:: YOUR GOAL ::
If a line in the listing includes the word "grey", copy it out.

:: SUPPLIED DATA ::
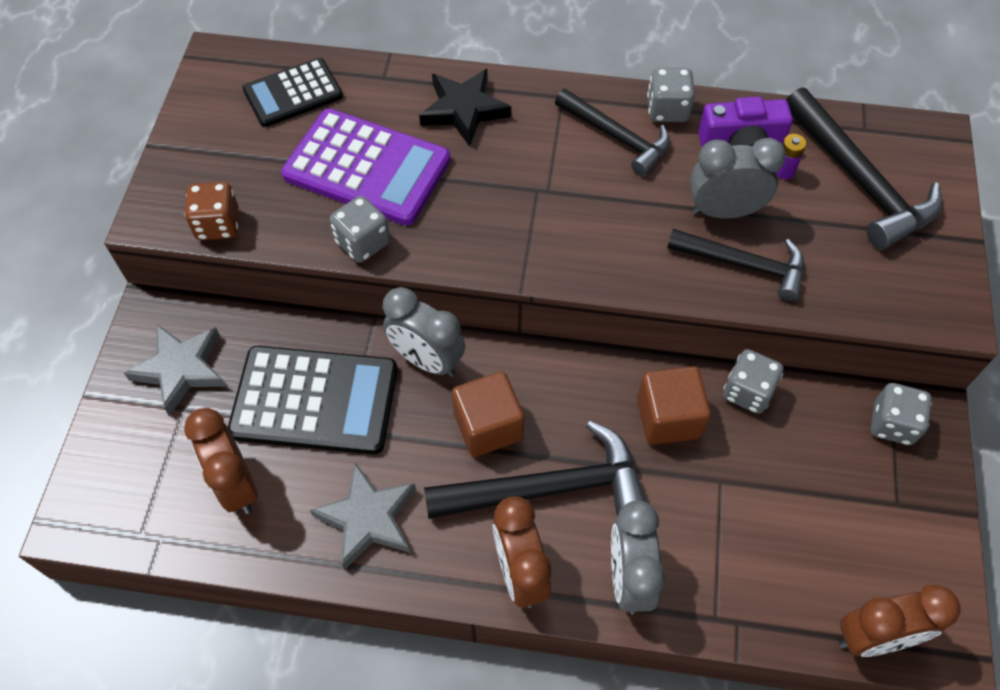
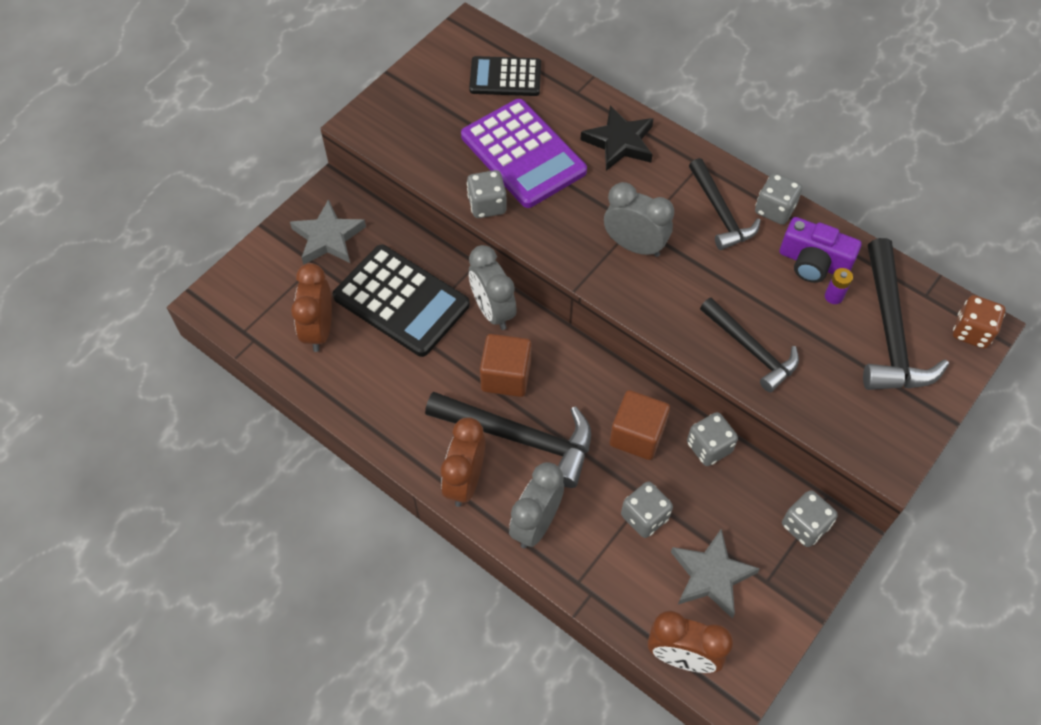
camera: 30 degrees right, 0 degrees up
(218, 225) = (399, 148): brown dice -> brown dice (971, 332)
(368, 518) = (388, 395): grey star -> grey star (711, 576)
(724, 211) = (764, 304): grey clock -> grey clock (634, 246)
(735, 503) = (644, 517): none -> grey dice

:: RESPONSE AREA ::
(368, 518) = (388, 395): grey star -> grey star (711, 576)
(724, 211) = (764, 304): grey clock -> grey clock (634, 246)
(735, 503) = (644, 517): none -> grey dice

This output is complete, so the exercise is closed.